## Provided data

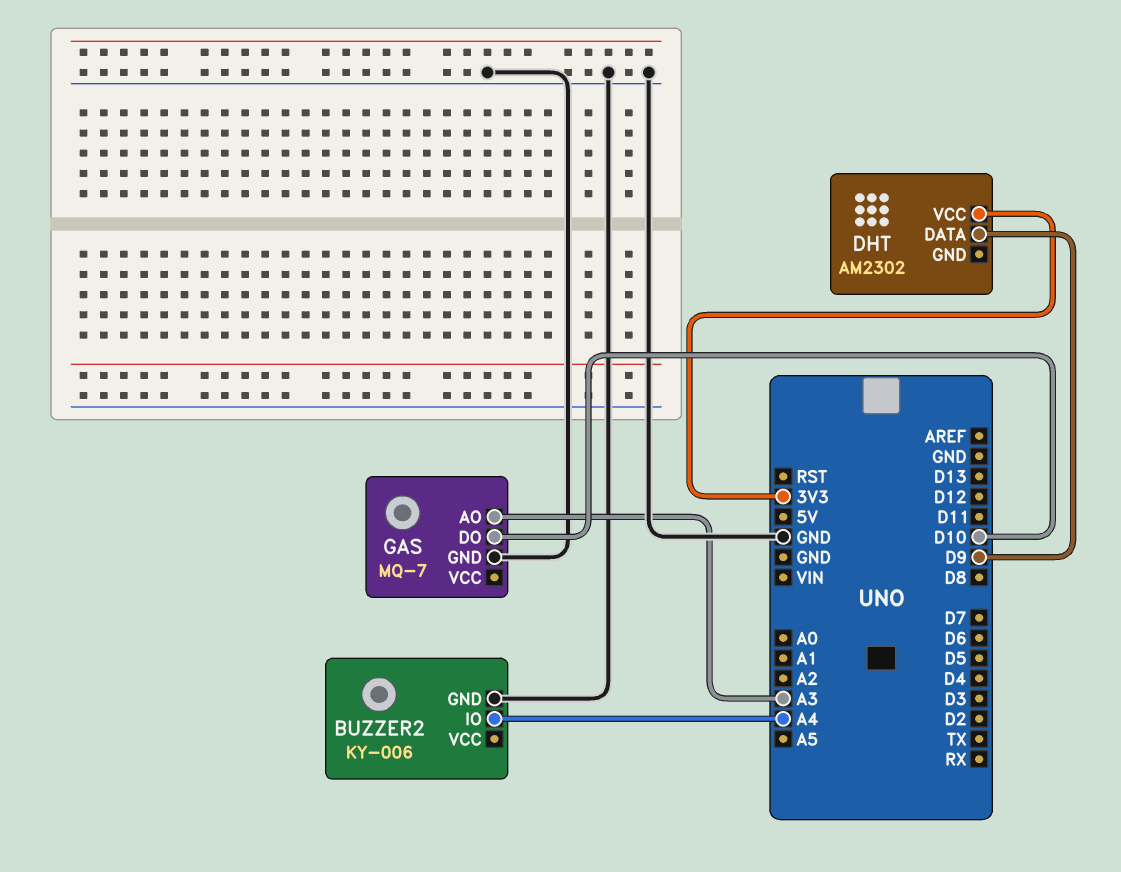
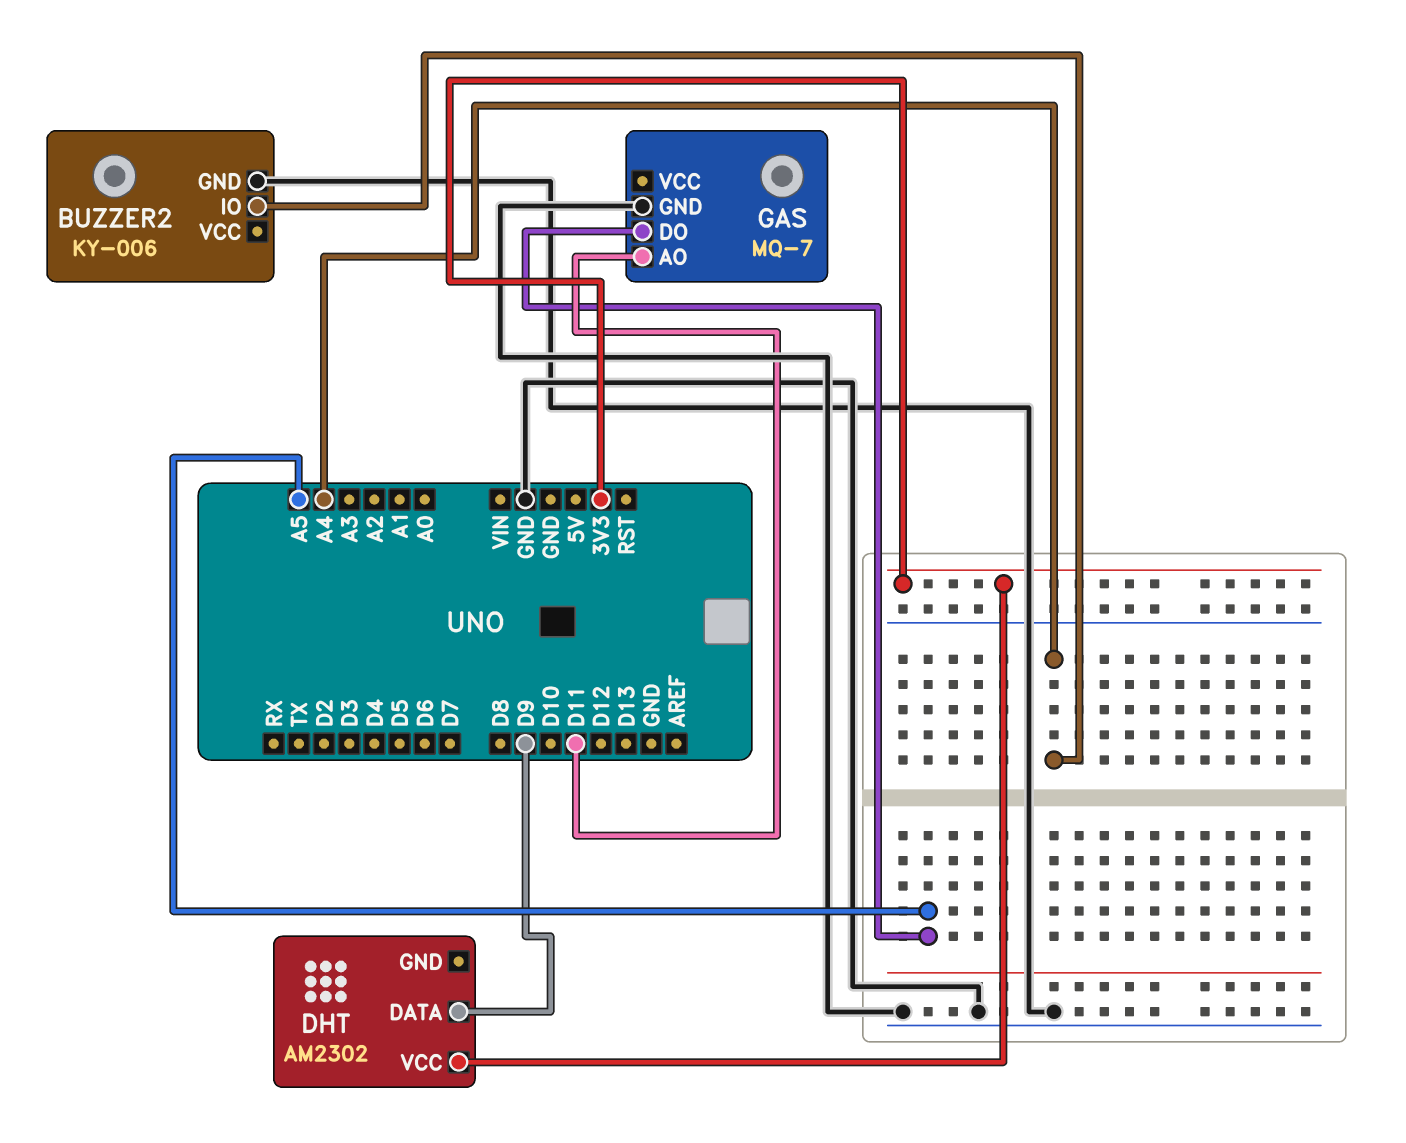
GAS pin AO: A3 -> D11
GAS pin DO: D10 -> A5

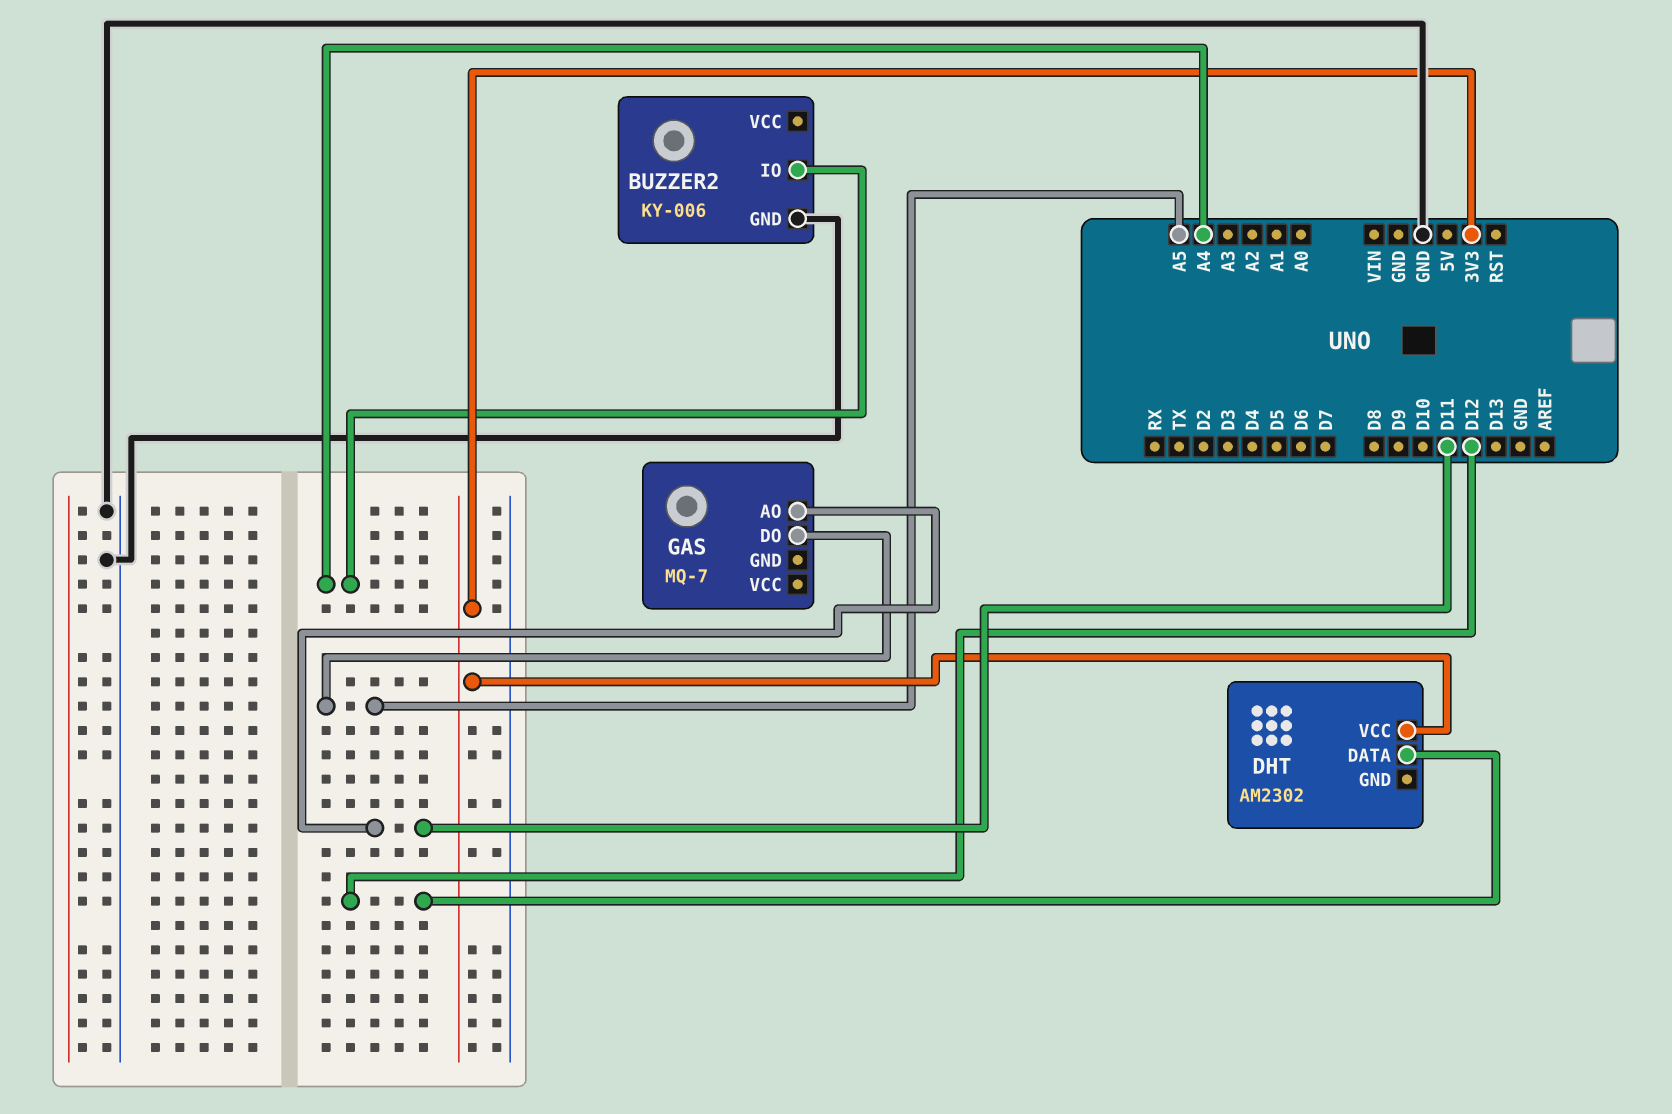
DHT pin DATA: D9 -> D12
GAS pin GND: GND -> none

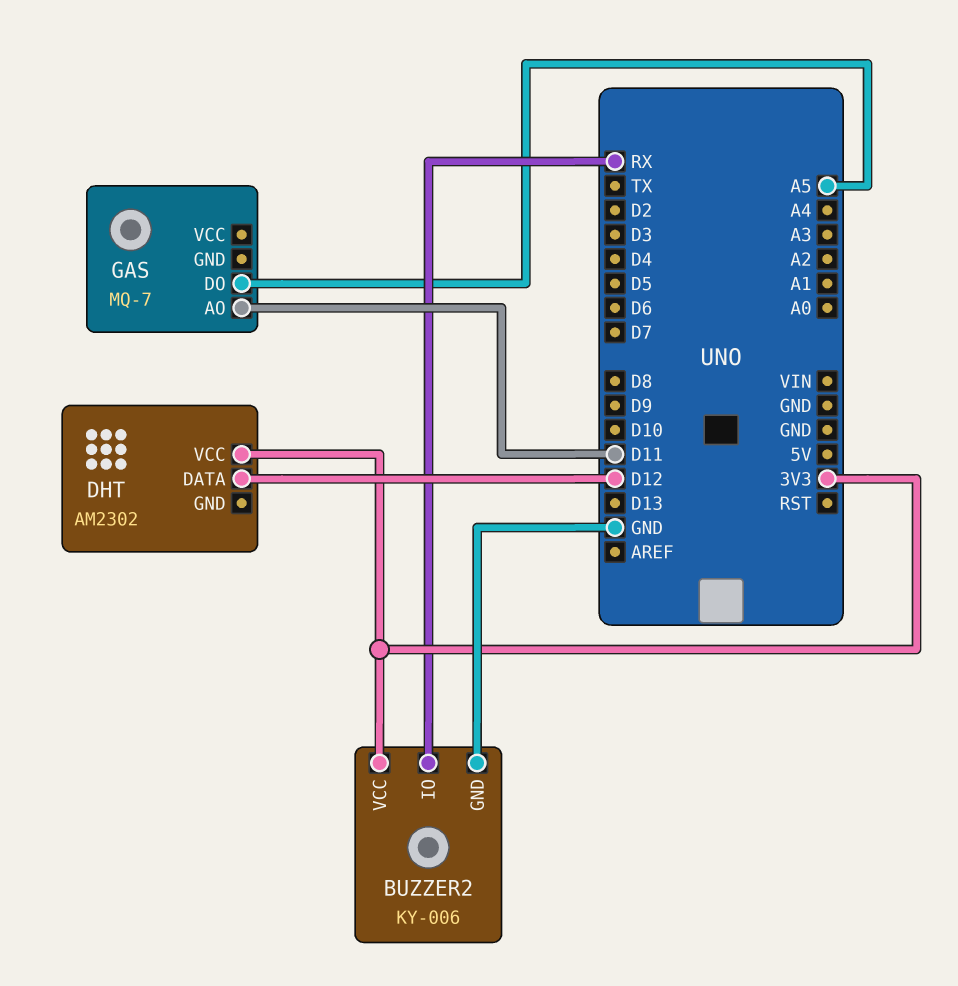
BUZZER2 pin IO: A4 -> RX
BUZZER2 pin VCC: none -> 3V3

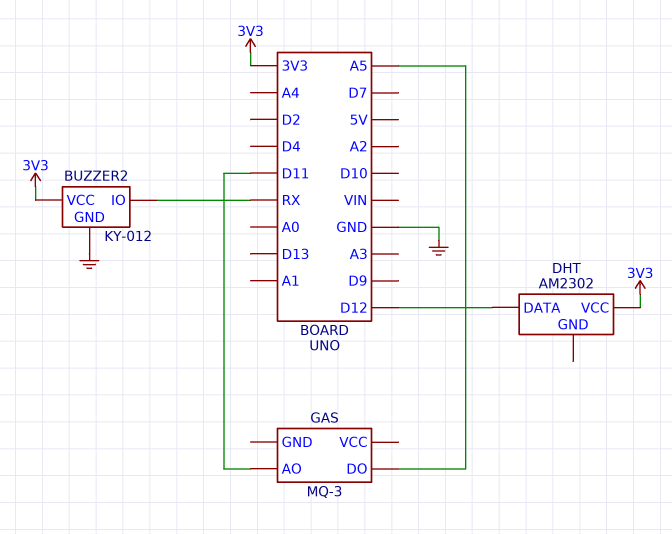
BUZZER2: KY-006 -> KY-012
GAS: MQ-7 -> MQ-3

## Work required
Each line of the material goes into your copy unchanged, but no picture does.

## Task answer
GAS pin AO: A3 -> D11
GAS pin DO: D10 -> A5

DHT pin DATA: D9 -> D12
GAS pin GND: GND -> none

BUZZER2 pin IO: A4 -> RX
BUZZER2 pin VCC: none -> 3V3

BUZZER2: KY-006 -> KY-012
GAS: MQ-7 -> MQ-3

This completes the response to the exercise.